Whenever a line in the records below holds the string "robot", copy it out.

◇ ◇ ◇ ◇ ◇

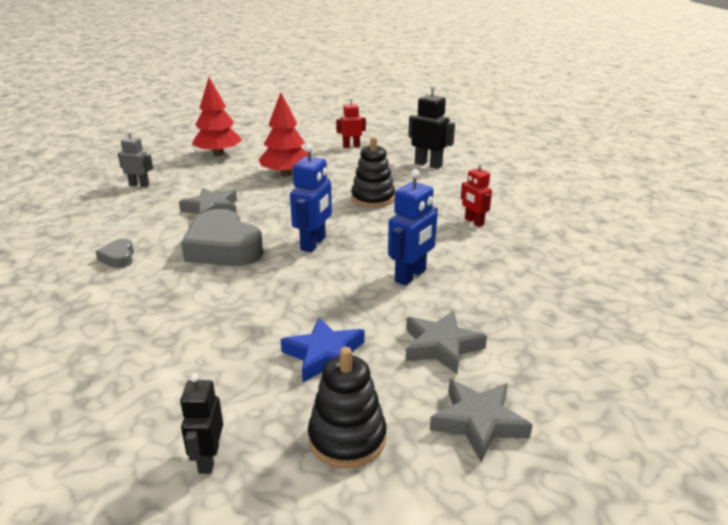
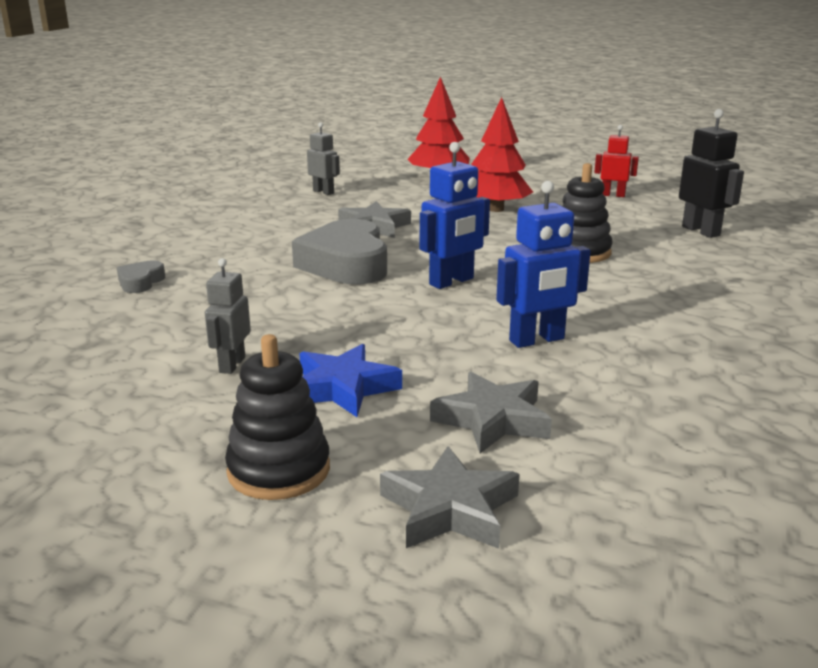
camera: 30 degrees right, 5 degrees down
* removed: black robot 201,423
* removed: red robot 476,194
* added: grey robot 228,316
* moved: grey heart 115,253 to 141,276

◇ ◇ ◇ ◇ ◇

TASK ANSWER.
* removed: black robot 201,423
* removed: red robot 476,194
* added: grey robot 228,316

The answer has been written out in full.